(Recorded data)
^^^^^^^^^^^^^^^^

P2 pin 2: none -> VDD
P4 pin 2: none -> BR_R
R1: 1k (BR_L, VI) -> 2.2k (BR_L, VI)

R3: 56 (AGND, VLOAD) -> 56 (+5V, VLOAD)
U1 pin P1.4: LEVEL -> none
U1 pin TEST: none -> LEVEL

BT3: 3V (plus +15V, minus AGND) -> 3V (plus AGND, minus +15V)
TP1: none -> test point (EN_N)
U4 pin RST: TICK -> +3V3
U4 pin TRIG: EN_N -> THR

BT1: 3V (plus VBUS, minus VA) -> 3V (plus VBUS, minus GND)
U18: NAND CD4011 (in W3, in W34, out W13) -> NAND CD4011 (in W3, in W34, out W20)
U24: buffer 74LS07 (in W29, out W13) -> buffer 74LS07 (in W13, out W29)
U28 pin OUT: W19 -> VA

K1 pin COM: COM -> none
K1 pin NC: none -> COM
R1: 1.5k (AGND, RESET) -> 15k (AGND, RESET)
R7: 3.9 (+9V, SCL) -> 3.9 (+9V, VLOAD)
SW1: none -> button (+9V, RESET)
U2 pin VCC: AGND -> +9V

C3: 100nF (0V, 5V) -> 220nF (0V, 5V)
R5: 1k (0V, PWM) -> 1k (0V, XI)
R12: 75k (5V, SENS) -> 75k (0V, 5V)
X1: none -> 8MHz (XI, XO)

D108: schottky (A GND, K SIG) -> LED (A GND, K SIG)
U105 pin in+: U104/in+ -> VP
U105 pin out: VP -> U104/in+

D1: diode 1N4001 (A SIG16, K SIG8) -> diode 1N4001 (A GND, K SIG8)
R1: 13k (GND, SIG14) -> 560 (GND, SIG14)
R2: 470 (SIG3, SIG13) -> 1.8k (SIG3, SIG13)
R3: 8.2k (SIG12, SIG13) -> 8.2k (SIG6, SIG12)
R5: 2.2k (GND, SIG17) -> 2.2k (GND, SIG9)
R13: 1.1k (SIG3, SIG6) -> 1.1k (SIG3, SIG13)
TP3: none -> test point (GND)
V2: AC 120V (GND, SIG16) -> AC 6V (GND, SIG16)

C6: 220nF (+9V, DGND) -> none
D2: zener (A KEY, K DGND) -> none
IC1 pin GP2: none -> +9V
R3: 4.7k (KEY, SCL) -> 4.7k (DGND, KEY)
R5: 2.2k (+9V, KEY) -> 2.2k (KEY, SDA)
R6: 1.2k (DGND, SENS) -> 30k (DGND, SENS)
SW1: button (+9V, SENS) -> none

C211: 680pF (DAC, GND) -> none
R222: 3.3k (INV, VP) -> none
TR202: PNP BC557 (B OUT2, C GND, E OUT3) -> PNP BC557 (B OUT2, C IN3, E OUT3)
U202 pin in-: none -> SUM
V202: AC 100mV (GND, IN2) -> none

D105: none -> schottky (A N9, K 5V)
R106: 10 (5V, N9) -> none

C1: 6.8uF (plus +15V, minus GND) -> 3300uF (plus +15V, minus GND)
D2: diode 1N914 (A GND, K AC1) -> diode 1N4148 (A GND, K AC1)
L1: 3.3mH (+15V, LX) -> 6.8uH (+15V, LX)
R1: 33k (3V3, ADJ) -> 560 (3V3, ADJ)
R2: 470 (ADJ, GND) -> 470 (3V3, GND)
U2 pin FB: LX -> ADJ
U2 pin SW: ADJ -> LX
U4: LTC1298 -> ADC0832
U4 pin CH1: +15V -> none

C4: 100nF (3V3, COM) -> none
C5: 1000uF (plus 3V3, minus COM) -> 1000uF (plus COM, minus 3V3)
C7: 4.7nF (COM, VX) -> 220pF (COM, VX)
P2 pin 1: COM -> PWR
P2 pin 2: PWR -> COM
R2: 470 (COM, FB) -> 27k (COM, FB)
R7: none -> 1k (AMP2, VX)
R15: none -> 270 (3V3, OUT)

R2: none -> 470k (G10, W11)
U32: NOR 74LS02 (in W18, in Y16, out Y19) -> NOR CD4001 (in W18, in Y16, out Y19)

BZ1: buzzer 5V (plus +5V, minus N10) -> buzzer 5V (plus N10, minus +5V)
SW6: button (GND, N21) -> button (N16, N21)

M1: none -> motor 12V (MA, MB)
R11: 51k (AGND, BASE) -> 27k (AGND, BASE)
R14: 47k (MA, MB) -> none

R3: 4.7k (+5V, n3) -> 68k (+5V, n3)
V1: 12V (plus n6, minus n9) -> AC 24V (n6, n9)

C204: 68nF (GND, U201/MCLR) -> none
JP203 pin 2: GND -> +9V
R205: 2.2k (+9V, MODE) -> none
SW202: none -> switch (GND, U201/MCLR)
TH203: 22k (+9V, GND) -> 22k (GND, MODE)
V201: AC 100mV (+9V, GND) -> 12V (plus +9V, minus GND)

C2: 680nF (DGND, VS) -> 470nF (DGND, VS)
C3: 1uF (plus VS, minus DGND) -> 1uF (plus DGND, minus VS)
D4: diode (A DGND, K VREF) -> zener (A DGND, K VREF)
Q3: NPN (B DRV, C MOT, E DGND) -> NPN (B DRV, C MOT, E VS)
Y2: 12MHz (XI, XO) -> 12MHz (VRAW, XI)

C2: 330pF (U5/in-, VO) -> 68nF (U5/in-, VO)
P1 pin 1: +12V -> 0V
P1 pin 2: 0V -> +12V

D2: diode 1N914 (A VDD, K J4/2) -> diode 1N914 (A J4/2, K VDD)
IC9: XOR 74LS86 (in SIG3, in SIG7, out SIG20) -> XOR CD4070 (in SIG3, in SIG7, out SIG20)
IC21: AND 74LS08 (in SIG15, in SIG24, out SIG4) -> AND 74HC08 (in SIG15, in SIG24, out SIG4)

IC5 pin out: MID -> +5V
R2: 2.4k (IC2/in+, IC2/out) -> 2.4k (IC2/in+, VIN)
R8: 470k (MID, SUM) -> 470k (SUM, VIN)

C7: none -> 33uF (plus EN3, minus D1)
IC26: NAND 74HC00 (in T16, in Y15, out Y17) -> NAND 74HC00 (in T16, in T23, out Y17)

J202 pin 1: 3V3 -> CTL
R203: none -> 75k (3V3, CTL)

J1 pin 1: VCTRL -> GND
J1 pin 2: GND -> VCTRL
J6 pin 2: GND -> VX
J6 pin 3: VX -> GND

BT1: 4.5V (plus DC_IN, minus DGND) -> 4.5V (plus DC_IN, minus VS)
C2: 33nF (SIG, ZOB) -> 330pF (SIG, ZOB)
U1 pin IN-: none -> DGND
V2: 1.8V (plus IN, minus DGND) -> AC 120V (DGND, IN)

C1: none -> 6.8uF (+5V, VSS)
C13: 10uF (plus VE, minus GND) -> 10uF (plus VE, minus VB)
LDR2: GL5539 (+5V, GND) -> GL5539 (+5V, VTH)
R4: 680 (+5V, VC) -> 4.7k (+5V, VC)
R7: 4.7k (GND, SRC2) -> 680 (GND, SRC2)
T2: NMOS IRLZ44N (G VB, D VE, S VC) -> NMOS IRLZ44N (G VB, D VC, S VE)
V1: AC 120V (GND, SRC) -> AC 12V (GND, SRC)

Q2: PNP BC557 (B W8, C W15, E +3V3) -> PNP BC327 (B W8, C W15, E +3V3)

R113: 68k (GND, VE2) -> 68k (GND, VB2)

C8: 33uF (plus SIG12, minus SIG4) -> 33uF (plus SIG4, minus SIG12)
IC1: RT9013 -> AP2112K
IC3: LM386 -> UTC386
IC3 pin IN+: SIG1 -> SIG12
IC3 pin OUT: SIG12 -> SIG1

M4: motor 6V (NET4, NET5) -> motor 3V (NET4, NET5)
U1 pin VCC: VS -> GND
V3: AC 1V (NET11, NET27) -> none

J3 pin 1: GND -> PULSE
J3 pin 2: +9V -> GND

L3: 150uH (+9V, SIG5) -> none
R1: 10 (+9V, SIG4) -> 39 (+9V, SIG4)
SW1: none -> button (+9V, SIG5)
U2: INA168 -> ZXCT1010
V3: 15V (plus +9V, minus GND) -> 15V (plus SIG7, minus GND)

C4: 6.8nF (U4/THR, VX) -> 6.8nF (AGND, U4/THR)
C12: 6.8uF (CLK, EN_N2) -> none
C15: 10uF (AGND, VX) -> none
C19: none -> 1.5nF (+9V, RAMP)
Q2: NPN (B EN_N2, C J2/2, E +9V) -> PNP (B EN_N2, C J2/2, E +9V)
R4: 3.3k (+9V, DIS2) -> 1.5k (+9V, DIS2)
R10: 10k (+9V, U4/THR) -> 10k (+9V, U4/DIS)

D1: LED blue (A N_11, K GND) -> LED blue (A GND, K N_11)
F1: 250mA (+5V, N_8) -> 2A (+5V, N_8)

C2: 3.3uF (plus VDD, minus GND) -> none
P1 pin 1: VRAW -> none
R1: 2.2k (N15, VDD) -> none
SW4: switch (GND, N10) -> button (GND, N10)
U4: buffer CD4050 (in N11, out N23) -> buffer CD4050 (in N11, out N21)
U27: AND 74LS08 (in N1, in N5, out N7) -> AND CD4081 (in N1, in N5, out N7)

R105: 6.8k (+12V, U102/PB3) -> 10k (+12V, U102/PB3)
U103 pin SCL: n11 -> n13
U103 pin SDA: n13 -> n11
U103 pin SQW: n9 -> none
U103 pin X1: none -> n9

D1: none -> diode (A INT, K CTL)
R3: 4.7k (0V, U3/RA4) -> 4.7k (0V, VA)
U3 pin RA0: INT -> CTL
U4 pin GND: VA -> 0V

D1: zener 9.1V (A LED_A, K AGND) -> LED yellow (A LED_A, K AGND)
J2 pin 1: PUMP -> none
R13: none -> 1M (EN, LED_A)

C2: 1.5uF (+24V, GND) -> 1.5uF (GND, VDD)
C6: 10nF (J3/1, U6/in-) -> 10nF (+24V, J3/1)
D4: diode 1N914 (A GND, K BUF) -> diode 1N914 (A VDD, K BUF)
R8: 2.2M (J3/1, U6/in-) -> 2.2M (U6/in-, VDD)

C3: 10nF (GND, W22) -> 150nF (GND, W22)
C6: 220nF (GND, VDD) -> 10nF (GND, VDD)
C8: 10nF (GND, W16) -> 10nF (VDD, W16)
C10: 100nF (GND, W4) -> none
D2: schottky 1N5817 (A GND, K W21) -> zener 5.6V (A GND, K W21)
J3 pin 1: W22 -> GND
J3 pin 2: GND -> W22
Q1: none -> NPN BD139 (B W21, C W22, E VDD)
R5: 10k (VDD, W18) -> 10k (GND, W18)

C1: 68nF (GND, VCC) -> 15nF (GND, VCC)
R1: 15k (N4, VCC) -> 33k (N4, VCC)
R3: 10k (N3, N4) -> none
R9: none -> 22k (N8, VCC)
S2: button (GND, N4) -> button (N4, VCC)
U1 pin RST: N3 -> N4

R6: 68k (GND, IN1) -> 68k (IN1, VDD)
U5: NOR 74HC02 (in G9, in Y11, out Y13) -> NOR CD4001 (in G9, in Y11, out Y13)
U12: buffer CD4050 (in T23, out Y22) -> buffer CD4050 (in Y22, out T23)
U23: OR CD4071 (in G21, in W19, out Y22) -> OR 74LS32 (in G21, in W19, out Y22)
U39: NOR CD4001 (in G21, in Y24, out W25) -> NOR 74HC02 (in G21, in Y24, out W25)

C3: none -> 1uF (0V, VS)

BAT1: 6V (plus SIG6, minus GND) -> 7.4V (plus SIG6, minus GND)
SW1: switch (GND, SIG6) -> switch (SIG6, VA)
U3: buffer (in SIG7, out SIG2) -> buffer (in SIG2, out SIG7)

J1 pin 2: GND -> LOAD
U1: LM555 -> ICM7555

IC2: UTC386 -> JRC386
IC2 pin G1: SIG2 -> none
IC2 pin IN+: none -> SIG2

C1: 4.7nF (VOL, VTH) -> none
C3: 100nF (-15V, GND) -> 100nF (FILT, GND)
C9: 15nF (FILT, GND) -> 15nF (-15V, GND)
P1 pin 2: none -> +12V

^^^^^^^^^^^^^^^^

AIM OF THE EXERCISE: Starting at the line above that contains "C1: none -> 6.8uF (+5V, VSS)", write out each line exactly until the line that contains "R4: 3.3k (+9V, DIS2) -> 1.5k (+9V, DIS2)" has been written, and stop there.

EXERCISE RESULT:
C1: none -> 6.8uF (+5V, VSS)
C13: 10uF (plus VE, minus GND) -> 10uF (plus VE, minus VB)
LDR2: GL5539 (+5V, GND) -> GL5539 (+5V, VTH)
R4: 680 (+5V, VC) -> 4.7k (+5V, VC)
R7: 4.7k (GND, SRC2) -> 680 (GND, SRC2)
T2: NMOS IRLZ44N (G VB, D VE, S VC) -> NMOS IRLZ44N (G VB, D VC, S VE)
V1: AC 120V (GND, SRC) -> AC 12V (GND, SRC)

Q2: PNP BC557 (B W8, C W15, E +3V3) -> PNP BC327 (B W8, C W15, E +3V3)

R113: 68k (GND, VE2) -> 68k (GND, VB2)

C8: 33uF (plus SIG12, minus SIG4) -> 33uF (plus SIG4, minus SIG12)
IC1: RT9013 -> AP2112K
IC3: LM386 -> UTC386
IC3 pin IN+: SIG1 -> SIG12
IC3 pin OUT: SIG12 -> SIG1

M4: motor 6V (NET4, NET5) -> motor 3V (NET4, NET5)
U1 pin VCC: VS -> GND
V3: AC 1V (NET11, NET27) -> none

J3 pin 1: GND -> PULSE
J3 pin 2: +9V -> GND

L3: 150uH (+9V, SIG5) -> none
R1: 10 (+9V, SIG4) -> 39 (+9V, SIG4)
SW1: none -> button (+9V, SIG5)
U2: INA168 -> ZXCT1010
V3: 15V (plus +9V, minus GND) -> 15V (plus SIG7, minus GND)

C4: 6.8nF (U4/THR, VX) -> 6.8nF (AGND, U4/THR)
C12: 6.8uF (CLK, EN_N2) -> none
C15: 10uF (AGND, VX) -> none
C19: none -> 1.5nF (+9V, RAMP)
Q2: NPN (B EN_N2, C J2/2, E +9V) -> PNP (B EN_N2, C J2/2, E +9V)
R4: 3.3k (+9V, DIS2) -> 1.5k (+9V, DIS2)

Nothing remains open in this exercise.